TASK: Copy the entries below word for word, starting at the first line and ending with the line that contains "yellow arrow: moved 1 px left, 1 px down", including that line.

==== DATA FOR PROCESSING

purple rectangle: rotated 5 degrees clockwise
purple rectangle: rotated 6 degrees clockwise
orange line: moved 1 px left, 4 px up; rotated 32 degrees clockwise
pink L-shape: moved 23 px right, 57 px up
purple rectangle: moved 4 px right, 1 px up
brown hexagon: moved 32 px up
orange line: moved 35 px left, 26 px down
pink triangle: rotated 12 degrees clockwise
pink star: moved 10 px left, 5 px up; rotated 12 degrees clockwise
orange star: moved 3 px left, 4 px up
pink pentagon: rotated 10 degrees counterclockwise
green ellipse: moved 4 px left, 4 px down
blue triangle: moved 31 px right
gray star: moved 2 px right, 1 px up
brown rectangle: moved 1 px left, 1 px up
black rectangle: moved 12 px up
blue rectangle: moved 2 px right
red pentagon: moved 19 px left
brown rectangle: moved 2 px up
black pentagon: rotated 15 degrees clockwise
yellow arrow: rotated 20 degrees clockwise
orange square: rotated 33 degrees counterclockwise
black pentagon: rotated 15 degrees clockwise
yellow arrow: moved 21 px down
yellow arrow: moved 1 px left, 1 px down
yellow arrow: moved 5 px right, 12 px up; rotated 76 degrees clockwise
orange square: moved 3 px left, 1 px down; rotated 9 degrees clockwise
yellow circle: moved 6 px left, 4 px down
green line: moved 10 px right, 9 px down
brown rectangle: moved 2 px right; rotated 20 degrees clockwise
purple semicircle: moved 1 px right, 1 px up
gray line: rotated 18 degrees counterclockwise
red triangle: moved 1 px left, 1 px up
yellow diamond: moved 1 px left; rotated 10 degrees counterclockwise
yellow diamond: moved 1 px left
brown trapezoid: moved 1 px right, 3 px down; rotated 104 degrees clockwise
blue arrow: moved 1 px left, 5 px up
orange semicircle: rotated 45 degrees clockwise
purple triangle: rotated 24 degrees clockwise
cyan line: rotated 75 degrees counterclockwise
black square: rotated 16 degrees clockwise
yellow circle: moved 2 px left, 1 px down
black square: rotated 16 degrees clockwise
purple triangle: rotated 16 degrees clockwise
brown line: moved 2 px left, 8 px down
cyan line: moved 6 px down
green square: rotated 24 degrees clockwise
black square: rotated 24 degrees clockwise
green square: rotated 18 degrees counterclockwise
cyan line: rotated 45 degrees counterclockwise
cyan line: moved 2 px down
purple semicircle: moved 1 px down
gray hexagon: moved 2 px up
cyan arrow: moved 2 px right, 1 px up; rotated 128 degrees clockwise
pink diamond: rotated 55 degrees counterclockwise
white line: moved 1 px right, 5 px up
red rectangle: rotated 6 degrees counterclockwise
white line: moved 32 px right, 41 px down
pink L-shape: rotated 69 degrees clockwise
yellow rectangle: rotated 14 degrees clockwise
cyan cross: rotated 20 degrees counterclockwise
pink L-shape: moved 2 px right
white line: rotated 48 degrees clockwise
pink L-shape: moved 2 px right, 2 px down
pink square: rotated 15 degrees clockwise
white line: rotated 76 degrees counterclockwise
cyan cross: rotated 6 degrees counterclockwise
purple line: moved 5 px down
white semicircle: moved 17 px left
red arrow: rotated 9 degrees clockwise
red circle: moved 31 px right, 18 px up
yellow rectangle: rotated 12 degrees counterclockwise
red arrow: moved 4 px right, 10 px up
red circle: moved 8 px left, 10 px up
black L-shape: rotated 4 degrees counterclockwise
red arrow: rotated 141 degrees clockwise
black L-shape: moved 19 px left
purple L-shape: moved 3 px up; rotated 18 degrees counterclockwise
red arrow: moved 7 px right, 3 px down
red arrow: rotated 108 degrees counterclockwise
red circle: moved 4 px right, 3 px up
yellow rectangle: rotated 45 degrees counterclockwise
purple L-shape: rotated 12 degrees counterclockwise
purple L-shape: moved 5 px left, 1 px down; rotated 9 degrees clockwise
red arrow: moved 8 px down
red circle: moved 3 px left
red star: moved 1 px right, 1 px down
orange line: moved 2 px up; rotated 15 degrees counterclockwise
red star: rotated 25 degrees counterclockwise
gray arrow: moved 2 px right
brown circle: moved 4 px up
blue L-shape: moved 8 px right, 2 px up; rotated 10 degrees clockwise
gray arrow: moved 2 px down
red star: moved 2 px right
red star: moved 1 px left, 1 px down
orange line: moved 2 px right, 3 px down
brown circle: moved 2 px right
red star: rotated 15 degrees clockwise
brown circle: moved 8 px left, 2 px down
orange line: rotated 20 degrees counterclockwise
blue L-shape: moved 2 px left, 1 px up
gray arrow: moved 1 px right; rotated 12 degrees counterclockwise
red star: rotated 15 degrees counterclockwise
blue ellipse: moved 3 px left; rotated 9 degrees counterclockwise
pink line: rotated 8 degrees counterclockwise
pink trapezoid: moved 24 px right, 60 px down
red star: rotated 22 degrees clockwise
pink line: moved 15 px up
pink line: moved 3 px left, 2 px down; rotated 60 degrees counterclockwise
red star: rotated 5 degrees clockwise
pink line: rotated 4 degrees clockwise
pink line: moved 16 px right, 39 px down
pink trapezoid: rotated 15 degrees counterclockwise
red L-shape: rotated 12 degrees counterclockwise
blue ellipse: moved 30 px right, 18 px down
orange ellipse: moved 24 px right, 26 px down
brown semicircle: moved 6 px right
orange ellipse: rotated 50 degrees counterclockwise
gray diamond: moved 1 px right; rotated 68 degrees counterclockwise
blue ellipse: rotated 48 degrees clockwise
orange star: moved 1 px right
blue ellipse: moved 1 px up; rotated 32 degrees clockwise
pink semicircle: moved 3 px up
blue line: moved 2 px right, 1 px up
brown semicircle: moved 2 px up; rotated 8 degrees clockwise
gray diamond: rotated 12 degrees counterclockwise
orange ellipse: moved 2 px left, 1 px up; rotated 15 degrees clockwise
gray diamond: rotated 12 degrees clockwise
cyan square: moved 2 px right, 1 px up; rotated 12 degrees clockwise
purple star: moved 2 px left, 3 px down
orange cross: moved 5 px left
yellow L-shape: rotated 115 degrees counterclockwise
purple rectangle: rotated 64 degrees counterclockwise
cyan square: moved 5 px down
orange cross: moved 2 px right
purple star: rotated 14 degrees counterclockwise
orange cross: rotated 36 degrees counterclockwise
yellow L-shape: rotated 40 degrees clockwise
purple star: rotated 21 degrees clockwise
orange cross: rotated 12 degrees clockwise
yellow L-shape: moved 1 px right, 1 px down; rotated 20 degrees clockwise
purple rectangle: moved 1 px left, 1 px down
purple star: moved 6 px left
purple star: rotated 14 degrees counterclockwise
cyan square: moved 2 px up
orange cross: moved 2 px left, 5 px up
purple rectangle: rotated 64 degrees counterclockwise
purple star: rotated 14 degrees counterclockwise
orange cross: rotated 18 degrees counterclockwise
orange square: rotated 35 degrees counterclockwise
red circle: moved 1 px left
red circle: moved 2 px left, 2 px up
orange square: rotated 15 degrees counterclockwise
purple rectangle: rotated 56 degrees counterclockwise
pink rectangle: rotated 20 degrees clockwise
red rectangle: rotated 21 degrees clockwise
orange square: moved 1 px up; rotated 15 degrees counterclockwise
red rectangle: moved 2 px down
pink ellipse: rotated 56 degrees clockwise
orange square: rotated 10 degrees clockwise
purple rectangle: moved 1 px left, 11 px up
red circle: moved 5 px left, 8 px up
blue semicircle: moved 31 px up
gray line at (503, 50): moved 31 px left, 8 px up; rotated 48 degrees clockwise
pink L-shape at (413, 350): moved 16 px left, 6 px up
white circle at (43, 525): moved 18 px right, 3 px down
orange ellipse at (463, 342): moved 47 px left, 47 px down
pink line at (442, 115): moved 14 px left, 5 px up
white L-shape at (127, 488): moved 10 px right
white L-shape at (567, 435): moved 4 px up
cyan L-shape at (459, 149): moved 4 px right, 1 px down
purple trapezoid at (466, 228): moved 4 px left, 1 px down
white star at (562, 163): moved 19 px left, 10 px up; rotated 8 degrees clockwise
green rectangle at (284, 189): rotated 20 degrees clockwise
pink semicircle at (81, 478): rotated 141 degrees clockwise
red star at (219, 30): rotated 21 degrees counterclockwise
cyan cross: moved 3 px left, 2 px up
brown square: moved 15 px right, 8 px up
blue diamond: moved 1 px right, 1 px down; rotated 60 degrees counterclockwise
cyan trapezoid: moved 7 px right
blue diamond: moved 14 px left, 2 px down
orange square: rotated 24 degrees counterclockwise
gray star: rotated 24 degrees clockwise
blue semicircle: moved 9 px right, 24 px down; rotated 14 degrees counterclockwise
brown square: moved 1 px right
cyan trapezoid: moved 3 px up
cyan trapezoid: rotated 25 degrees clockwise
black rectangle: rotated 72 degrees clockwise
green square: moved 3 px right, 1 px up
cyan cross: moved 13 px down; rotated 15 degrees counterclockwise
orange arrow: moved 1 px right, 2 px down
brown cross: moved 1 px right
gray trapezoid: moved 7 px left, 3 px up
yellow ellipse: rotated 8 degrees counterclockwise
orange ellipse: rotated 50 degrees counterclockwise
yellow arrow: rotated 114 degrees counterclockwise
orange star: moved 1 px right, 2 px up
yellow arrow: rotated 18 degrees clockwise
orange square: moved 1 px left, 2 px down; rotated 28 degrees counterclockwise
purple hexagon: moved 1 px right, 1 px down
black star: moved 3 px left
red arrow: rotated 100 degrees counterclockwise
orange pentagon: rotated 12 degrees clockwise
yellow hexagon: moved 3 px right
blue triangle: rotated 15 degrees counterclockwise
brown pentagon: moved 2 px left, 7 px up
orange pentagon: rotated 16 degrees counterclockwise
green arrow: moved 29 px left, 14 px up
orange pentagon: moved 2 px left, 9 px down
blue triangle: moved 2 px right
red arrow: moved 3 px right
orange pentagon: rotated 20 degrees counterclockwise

========

FULL RESPONSE:
purple rectangle: rotated 5 degrees clockwise
purple rectangle: rotated 6 degrees clockwise
orange line: moved 1 px left, 4 px up; rotated 32 degrees clockwise
pink L-shape: moved 23 px right, 57 px up
purple rectangle: moved 4 px right, 1 px up
brown hexagon: moved 32 px up
orange line: moved 35 px left, 26 px down
pink triangle: rotated 12 degrees clockwise
pink star: moved 10 px left, 5 px up; rotated 12 degrees clockwise
orange star: moved 3 px left, 4 px up
pink pentagon: rotated 10 degrees counterclockwise
green ellipse: moved 4 px left, 4 px down
blue triangle: moved 31 px right
gray star: moved 2 px right, 1 px up
brown rectangle: moved 1 px left, 1 px up
black rectangle: moved 12 px up
blue rectangle: moved 2 px right
red pentagon: moved 19 px left
brown rectangle: moved 2 px up
black pentagon: rotated 15 degrees clockwise
yellow arrow: rotated 20 degrees clockwise
orange square: rotated 33 degrees counterclockwise
black pentagon: rotated 15 degrees clockwise
yellow arrow: moved 21 px down
yellow arrow: moved 1 px left, 1 px down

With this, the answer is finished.